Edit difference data
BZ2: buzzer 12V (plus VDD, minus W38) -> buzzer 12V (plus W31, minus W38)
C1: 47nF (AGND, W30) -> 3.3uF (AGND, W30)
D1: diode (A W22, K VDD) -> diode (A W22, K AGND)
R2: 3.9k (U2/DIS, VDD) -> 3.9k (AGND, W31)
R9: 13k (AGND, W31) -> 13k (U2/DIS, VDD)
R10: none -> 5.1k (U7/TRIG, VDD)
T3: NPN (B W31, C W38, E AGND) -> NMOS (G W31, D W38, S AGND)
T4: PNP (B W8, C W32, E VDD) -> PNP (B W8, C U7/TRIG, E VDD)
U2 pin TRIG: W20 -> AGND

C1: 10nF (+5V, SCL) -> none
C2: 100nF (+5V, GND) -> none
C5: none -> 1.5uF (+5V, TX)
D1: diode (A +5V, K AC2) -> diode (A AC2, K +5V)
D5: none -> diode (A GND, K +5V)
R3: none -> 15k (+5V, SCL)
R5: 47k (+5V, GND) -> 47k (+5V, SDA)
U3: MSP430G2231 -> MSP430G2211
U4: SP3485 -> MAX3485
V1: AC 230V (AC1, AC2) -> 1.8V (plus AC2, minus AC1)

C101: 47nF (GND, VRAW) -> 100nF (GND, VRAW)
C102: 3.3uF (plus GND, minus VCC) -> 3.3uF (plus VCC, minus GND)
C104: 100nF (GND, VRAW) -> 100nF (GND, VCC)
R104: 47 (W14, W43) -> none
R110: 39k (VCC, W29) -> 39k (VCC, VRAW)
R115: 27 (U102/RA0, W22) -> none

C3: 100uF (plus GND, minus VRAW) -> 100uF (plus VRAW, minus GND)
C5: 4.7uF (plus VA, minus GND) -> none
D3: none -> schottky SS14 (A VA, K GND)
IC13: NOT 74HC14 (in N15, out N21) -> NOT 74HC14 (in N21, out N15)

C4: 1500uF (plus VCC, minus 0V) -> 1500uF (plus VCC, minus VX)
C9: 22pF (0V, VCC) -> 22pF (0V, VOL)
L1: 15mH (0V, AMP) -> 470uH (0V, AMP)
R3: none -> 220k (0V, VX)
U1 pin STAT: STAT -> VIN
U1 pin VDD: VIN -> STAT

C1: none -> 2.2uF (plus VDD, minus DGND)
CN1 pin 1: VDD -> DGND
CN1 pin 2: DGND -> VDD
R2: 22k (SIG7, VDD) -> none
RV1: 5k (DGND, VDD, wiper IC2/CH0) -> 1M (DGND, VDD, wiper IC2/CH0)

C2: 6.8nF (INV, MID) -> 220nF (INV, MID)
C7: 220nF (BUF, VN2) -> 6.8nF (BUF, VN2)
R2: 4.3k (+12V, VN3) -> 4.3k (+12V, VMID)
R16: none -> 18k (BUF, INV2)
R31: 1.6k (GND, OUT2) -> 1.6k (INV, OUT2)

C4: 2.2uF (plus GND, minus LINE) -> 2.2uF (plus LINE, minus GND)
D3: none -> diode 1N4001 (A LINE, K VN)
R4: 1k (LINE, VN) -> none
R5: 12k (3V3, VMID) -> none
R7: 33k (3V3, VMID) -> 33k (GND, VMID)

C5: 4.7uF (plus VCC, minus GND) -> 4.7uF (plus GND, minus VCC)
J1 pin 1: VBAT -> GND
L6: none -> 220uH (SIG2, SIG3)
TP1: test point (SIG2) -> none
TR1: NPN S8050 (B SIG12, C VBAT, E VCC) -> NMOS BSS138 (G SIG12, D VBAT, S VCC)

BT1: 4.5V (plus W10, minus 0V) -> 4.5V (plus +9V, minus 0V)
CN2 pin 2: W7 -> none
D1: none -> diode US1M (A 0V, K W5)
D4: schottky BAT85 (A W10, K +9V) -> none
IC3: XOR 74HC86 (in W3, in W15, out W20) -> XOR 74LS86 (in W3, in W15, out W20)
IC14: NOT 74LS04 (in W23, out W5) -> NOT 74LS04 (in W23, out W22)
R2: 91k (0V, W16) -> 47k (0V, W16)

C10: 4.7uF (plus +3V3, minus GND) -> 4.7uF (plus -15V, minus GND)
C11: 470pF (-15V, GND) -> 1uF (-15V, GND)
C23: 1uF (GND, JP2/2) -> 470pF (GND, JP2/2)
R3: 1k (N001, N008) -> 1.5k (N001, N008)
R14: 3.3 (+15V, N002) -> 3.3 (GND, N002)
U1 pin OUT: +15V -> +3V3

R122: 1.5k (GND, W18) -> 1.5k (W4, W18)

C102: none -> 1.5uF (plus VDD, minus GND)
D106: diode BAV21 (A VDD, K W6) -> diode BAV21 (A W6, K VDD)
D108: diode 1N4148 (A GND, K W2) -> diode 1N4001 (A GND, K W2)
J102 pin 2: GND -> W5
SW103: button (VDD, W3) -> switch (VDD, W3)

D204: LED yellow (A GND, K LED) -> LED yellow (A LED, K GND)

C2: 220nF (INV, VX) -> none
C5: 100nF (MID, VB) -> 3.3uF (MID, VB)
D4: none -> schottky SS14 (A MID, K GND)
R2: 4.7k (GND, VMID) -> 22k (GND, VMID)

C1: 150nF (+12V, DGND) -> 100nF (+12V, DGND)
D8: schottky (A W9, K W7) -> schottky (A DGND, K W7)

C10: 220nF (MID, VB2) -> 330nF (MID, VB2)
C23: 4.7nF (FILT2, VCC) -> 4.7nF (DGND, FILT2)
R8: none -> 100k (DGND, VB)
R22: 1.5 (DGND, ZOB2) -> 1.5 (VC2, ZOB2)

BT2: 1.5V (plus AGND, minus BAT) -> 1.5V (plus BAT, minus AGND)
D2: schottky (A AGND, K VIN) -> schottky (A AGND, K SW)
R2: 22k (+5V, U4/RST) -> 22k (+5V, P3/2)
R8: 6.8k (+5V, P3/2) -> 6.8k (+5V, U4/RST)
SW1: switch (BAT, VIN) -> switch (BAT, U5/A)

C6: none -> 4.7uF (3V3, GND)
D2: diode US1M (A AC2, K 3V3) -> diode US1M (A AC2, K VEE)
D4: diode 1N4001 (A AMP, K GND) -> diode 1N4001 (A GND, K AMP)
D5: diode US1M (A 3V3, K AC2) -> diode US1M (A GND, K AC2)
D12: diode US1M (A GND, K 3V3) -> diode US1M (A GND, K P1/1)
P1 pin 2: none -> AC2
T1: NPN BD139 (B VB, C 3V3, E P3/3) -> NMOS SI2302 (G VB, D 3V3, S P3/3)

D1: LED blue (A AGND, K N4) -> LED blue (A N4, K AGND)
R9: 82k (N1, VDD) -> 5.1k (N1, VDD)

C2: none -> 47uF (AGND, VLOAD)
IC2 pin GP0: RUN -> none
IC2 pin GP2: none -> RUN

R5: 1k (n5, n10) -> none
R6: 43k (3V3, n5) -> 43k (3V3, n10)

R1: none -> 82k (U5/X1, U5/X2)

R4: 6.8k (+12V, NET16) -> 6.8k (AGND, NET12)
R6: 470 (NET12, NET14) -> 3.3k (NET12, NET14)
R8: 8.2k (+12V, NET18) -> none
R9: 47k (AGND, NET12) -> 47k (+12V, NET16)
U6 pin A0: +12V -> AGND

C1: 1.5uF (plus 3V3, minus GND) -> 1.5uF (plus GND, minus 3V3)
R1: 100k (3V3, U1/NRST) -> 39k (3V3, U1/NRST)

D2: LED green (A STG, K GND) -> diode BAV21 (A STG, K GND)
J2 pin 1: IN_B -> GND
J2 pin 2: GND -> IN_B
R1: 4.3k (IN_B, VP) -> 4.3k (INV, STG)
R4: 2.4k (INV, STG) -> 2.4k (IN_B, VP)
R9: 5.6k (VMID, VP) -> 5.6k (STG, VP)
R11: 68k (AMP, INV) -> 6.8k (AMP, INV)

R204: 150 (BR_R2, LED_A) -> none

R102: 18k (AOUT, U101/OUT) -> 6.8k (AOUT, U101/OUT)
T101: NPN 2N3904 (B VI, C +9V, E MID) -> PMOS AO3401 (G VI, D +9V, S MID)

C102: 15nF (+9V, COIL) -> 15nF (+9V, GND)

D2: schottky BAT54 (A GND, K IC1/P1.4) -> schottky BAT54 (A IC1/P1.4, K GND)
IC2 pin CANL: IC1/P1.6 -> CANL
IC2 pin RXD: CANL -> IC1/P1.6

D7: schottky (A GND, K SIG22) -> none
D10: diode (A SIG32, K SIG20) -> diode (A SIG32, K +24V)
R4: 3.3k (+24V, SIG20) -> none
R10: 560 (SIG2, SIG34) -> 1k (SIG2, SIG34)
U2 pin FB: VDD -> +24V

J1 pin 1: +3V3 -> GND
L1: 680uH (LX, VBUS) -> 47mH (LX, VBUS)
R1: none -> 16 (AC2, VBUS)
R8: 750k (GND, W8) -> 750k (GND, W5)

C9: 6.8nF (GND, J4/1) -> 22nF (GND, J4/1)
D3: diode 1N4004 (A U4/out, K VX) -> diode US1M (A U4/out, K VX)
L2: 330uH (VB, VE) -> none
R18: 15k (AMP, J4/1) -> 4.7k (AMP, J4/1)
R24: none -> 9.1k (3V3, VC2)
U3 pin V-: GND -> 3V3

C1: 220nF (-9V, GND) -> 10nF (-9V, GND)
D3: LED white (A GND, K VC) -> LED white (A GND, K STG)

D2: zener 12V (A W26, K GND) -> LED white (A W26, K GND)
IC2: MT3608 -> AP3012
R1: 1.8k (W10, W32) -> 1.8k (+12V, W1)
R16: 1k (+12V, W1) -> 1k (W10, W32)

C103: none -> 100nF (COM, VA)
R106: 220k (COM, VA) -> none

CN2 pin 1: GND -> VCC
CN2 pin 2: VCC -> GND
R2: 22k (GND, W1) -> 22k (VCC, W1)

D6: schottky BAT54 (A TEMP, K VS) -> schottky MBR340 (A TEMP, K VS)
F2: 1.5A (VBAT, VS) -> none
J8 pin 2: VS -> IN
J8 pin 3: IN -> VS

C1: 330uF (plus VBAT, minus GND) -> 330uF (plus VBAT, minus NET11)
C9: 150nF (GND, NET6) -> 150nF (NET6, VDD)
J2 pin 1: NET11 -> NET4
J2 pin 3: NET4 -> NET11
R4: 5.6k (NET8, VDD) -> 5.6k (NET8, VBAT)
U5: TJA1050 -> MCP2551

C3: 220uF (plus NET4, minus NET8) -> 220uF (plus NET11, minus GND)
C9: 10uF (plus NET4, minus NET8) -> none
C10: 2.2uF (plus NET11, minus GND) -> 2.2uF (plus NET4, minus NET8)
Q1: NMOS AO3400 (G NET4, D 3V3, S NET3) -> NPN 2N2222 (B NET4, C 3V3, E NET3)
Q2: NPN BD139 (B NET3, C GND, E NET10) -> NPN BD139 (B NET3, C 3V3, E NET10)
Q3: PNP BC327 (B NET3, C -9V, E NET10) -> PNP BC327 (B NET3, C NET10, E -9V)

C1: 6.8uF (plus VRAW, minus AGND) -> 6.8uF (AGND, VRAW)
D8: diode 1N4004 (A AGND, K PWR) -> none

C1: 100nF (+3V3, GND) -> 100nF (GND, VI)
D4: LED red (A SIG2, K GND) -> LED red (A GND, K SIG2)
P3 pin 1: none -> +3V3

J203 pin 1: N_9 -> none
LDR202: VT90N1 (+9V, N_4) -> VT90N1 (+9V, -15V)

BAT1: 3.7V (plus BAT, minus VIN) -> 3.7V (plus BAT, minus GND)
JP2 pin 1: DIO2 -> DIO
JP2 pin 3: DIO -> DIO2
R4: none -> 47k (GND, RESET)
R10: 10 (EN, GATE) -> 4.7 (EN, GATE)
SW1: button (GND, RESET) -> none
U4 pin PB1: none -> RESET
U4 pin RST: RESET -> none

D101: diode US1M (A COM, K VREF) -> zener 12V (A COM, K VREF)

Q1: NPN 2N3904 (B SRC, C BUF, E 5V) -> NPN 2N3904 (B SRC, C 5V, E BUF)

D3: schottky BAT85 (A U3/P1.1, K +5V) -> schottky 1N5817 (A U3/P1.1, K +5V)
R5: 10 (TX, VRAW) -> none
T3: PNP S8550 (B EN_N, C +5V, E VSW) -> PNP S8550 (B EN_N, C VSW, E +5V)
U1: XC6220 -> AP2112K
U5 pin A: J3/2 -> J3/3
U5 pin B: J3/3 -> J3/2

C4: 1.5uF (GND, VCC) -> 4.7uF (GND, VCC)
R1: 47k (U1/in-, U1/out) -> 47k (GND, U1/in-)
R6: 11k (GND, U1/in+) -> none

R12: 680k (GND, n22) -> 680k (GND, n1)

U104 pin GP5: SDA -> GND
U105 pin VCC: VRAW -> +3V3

What you have to do
Reproduce the lines of the records exactly, from the first one through the line that contains "T3: NPN (B W31, C".

Written reply
BZ2: buzzer 12V (plus VDD, minus W38) -> buzzer 12V (plus W31, minus W38)
C1: 47nF (AGND, W30) -> 3.3uF (AGND, W30)
D1: diode (A W22, K VDD) -> diode (A W22, K AGND)
R2: 3.9k (U2/DIS, VDD) -> 3.9k (AGND, W31)
R9: 13k (AGND, W31) -> 13k (U2/DIS, VDD)
R10: none -> 5.1k (U7/TRIG, VDD)
T3: NPN (B W31, C W38, E AGND) -> NMOS (G W31, D W38, S AGND)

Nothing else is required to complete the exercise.